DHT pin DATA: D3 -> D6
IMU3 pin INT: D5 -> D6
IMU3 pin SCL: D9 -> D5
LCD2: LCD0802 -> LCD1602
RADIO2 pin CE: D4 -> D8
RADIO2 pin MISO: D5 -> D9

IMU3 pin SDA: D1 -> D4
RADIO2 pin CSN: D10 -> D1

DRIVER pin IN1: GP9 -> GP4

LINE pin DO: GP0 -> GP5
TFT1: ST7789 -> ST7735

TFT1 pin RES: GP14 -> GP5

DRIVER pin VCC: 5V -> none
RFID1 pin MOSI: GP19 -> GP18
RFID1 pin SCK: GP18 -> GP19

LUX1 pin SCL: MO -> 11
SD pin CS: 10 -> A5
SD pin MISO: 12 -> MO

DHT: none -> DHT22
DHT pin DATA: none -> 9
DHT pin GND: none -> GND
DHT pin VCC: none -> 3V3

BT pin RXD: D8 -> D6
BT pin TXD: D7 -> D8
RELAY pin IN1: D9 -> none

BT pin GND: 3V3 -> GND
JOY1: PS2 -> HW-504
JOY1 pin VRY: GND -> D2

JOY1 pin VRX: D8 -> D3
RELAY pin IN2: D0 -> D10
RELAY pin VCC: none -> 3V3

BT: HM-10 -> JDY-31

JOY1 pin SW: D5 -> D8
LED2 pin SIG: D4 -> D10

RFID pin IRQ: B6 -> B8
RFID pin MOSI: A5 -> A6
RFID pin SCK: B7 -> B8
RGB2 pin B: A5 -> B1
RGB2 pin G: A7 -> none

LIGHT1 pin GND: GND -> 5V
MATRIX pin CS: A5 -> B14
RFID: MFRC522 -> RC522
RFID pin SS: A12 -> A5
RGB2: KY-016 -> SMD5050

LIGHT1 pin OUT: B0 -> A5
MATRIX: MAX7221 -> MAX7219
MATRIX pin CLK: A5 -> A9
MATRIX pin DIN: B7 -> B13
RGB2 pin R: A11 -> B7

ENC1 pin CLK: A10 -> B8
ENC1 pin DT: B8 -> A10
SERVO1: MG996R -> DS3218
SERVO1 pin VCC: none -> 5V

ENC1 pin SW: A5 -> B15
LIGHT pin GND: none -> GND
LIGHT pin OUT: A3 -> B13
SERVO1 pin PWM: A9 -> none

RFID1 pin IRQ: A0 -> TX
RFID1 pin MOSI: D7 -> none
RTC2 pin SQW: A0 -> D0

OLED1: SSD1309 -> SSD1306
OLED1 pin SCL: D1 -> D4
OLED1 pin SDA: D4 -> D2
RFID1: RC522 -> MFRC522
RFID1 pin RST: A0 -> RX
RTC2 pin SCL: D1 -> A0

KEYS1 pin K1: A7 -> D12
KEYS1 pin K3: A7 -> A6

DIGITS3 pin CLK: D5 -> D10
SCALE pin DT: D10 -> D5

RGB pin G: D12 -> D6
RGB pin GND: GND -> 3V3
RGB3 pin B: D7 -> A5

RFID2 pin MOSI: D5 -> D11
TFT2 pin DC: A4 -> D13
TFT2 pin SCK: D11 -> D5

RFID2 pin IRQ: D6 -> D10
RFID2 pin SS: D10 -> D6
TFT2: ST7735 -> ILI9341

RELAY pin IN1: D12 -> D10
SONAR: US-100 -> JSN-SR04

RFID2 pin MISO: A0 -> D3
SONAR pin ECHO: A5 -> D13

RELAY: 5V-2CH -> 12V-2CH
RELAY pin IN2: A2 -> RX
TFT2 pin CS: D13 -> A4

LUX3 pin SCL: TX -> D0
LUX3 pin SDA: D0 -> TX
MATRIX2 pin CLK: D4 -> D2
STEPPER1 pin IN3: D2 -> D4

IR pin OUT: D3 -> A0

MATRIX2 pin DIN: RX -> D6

══════════

Problem
Only lines of the data holding the word "MOSI" go in the answer. Please copy each of them.

Response area
RFID1 pin MOSI: GP19 -> GP18
RFID pin MOSI: A5 -> A6
RFID1 pin MOSI: D7 -> none
RFID2 pin MOSI: D5 -> D11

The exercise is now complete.